Supplied records START
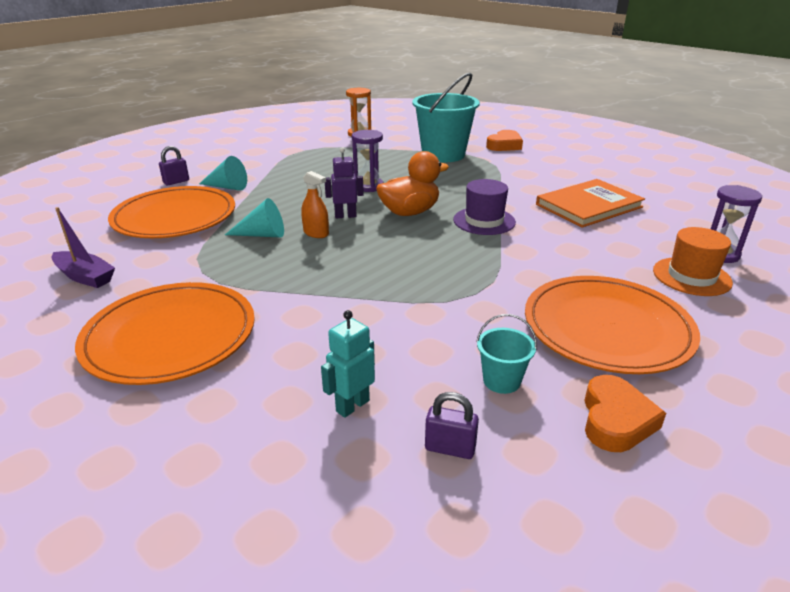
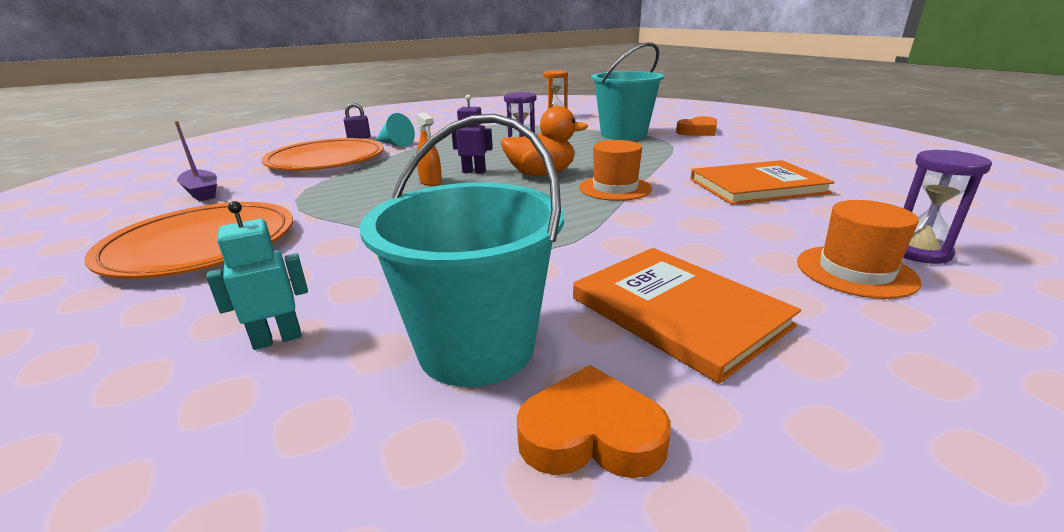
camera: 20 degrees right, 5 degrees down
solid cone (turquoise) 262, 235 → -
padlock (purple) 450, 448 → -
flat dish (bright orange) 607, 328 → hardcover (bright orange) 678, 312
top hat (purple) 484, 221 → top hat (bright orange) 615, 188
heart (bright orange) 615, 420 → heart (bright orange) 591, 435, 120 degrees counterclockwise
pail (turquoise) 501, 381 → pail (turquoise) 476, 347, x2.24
Supplied records END
◆ Assigned task
Could the data above be repeated exactly, with every picture dropped?

◆ Response to the exercise
camera: 20 degrees right, 5 degrees down
solid cone (turquoise) 262, 235 → -
padlock (purple) 450, 448 → -
flat dish (bright orange) 607, 328 → hardcover (bright orange) 678, 312
top hat (purple) 484, 221 → top hat (bright orange) 615, 188
heart (bright orange) 615, 420 → heart (bright orange) 591, 435, 120 degrees counterclockwise
pail (turquoise) 501, 381 → pail (turquoise) 476, 347, x2.24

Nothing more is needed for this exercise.